WHAT IS BEING ASKED »
Go through the listing below and state how many lines hold the word "grey", giving only the number.

DATASET CONTENT »
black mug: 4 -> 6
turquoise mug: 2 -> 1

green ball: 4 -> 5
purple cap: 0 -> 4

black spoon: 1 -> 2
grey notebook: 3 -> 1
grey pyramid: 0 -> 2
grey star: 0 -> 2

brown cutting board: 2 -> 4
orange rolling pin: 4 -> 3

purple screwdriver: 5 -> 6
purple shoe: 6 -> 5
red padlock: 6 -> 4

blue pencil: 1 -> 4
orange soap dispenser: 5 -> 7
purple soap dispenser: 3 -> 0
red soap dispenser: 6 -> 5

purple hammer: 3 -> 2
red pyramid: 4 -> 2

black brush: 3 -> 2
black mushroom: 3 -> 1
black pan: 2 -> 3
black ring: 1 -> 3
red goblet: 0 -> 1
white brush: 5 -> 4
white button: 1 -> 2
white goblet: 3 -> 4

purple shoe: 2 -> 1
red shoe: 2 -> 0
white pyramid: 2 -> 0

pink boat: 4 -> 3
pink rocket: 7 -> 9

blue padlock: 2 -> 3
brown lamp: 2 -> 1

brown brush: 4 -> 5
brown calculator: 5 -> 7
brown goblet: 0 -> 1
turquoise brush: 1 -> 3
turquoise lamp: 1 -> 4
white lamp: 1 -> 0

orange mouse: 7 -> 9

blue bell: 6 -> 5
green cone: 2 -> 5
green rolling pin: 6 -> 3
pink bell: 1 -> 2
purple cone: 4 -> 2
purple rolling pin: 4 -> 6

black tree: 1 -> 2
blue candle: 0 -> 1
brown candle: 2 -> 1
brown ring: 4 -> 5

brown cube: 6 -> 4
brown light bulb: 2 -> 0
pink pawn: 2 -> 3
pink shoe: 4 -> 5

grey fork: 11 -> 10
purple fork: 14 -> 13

EXPECTED ANSWER »
4